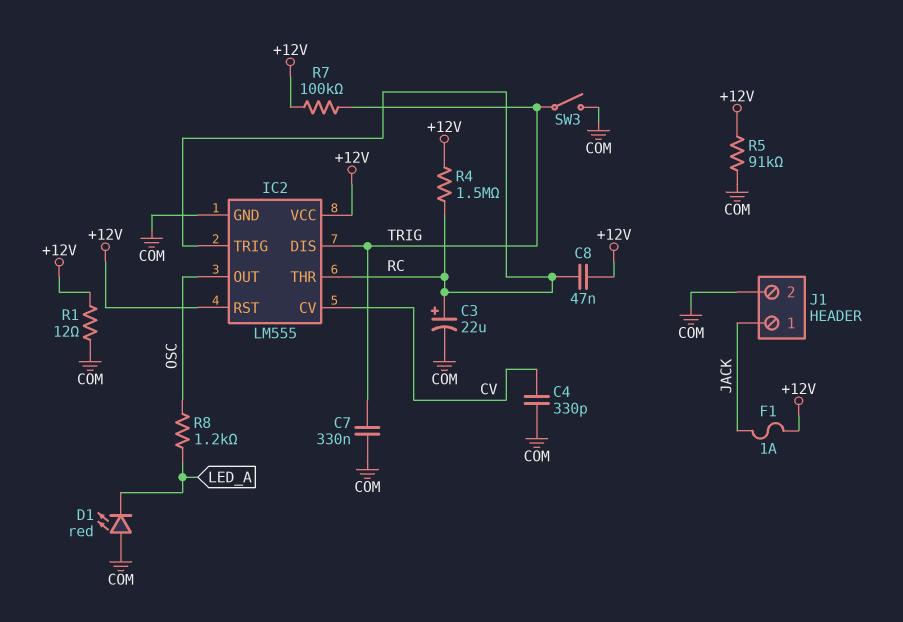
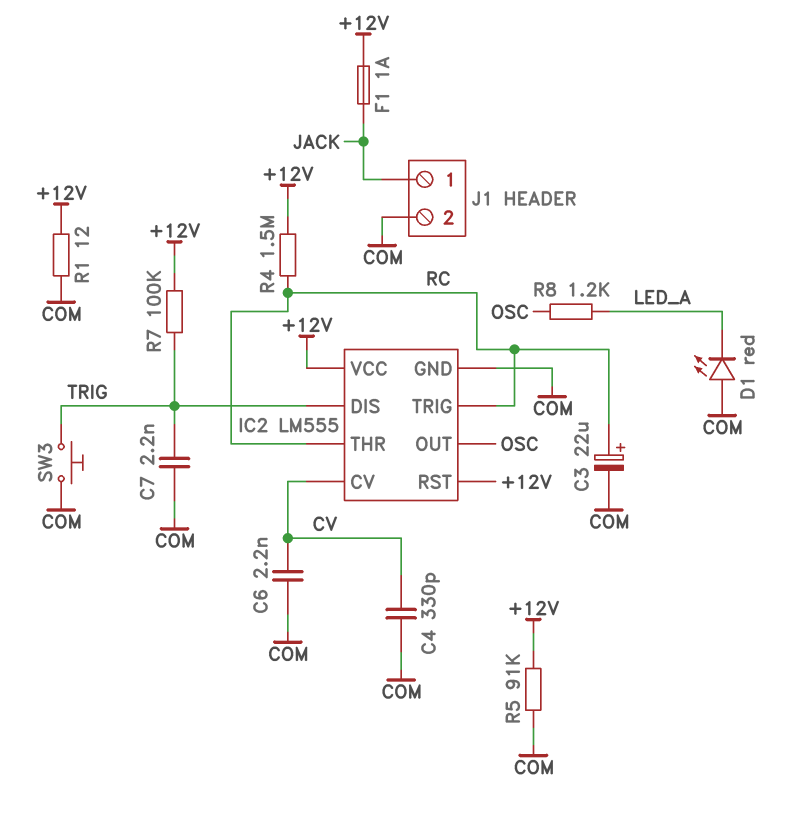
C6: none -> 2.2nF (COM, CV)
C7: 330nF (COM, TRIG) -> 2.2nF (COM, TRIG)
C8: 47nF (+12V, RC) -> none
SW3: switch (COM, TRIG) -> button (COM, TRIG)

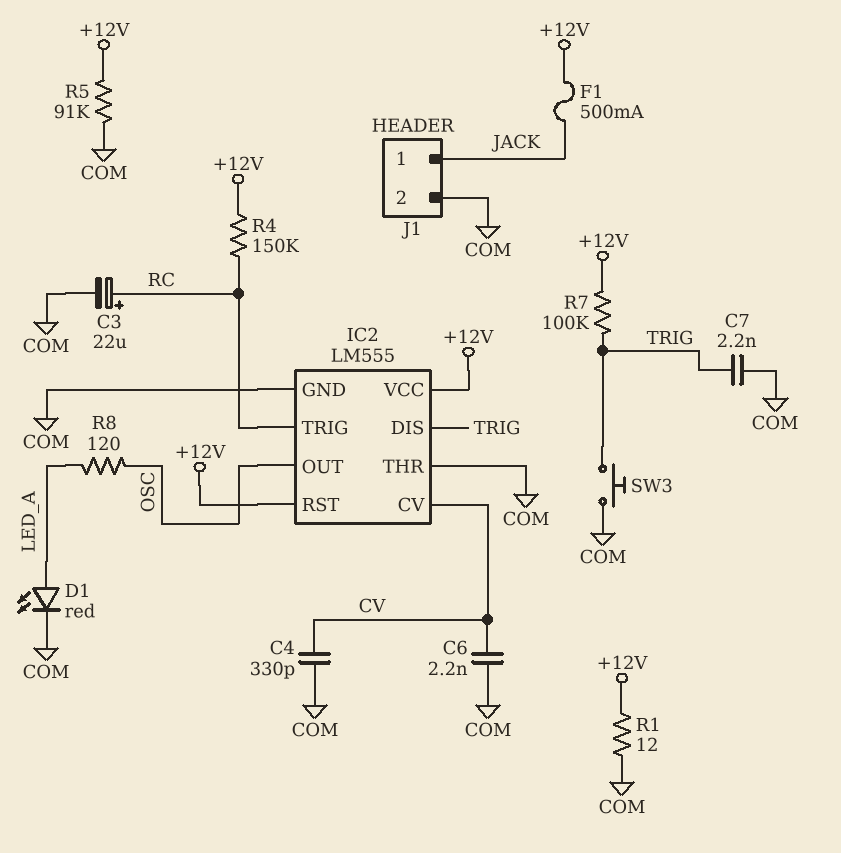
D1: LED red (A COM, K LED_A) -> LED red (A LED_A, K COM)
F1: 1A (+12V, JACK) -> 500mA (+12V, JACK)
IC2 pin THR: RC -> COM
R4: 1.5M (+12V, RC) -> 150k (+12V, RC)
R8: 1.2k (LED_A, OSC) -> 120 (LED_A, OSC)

▸ Your objective
Pull out all lines from the listing that contain the string "TRIG".

▸ Result of this exercise
C7: 330nF (COM, TRIG) -> 2.2nF (COM, TRIG)
SW3: switch (COM, TRIG) -> button (COM, TRIG)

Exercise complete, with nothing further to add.